• _Work instructions_
Within the entries below, output exactly the lines between the line containing "none -> black plate I2:J2 level 1" and the line containing "none -> pink brick J7:J9 level 2", inclusive, and omit any picture.

• _Data excerpts_
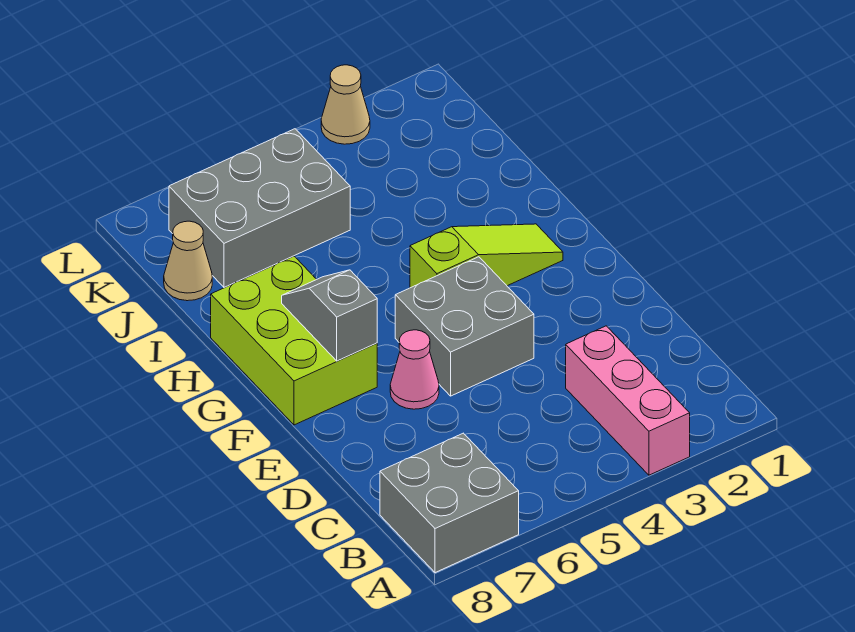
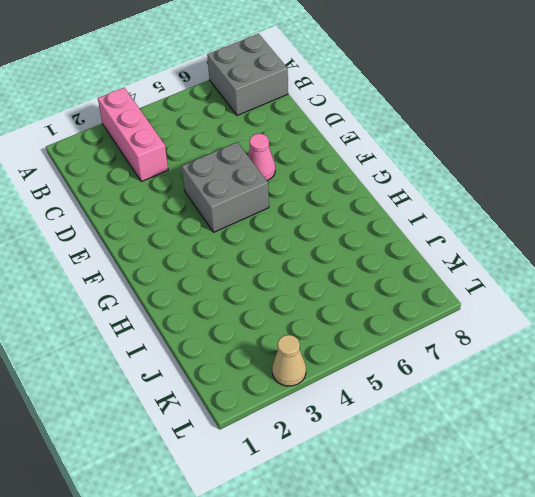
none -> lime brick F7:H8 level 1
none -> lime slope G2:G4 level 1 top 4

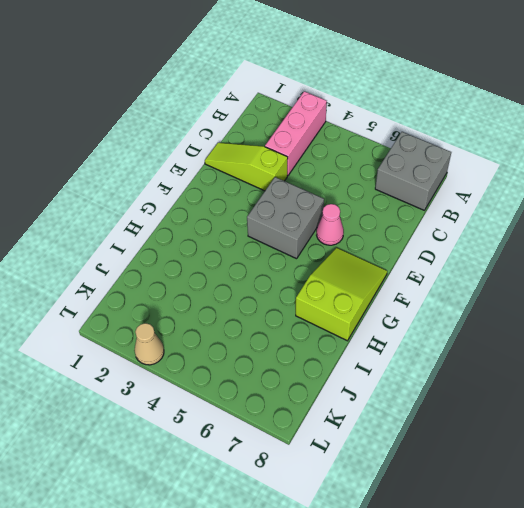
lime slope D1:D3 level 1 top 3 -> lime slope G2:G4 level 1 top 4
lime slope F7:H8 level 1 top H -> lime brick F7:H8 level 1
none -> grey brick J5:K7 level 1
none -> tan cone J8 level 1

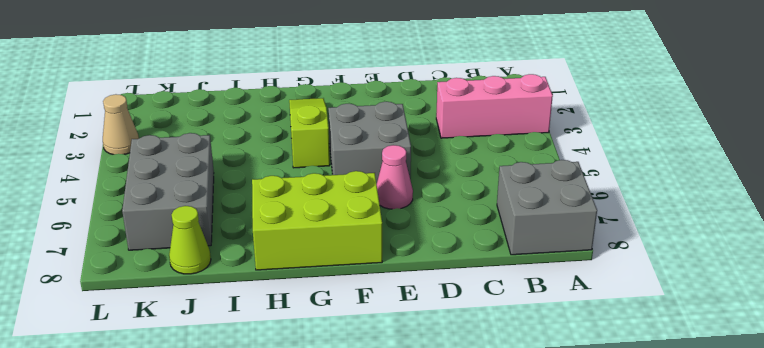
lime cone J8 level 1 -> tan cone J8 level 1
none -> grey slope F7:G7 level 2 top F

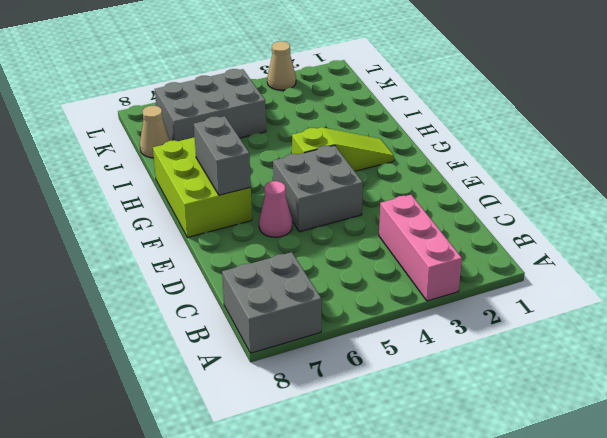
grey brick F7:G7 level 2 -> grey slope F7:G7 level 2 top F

---

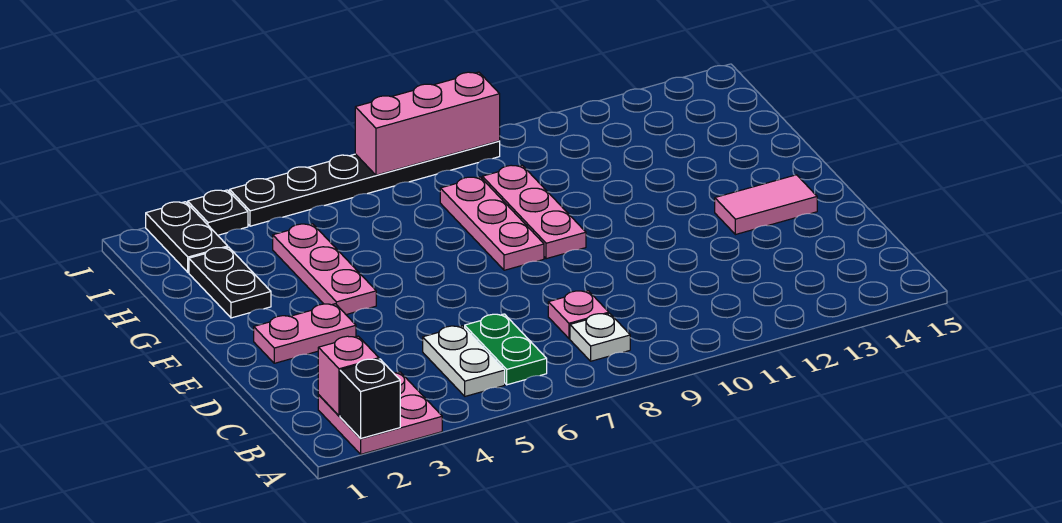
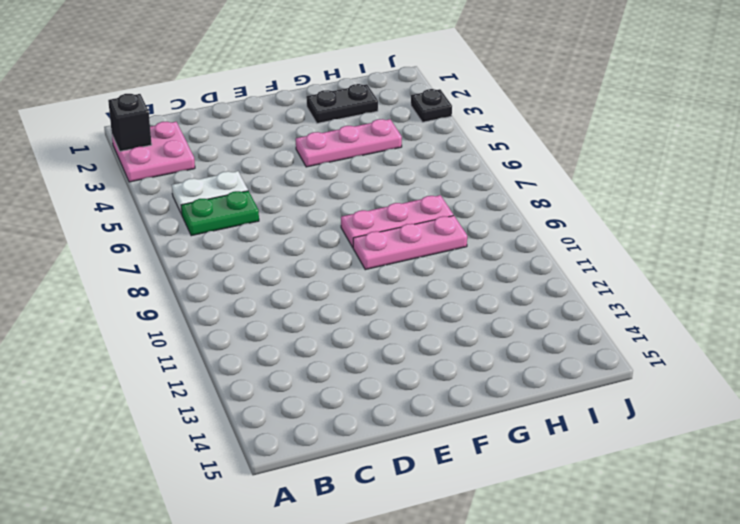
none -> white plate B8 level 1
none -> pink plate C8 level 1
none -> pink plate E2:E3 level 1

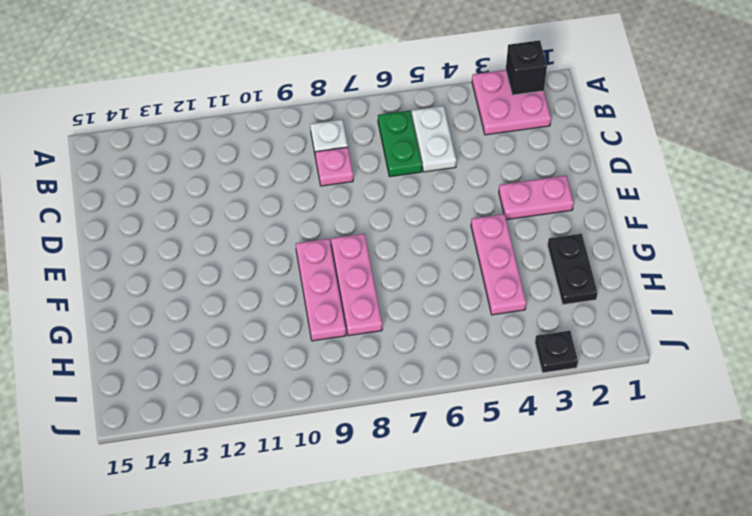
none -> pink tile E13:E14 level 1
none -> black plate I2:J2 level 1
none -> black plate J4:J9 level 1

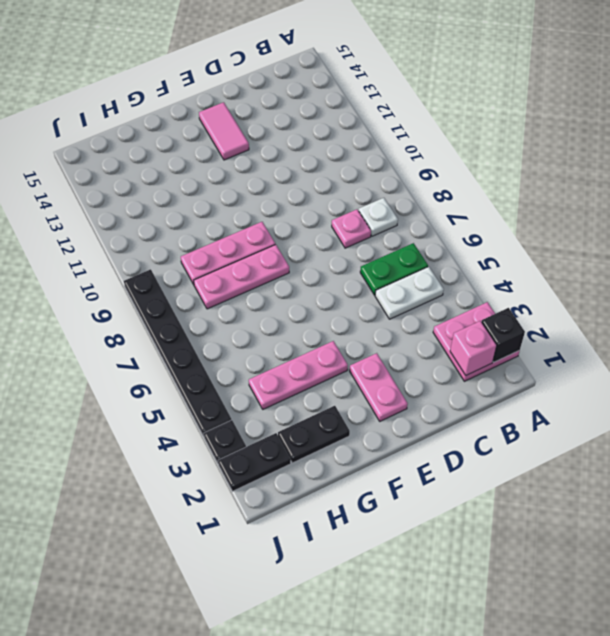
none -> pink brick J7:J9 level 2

• _Answer to the problem_
none -> black plate I2:J2 level 1
none -> black plate J4:J9 level 1

none -> pink brick J7:J9 level 2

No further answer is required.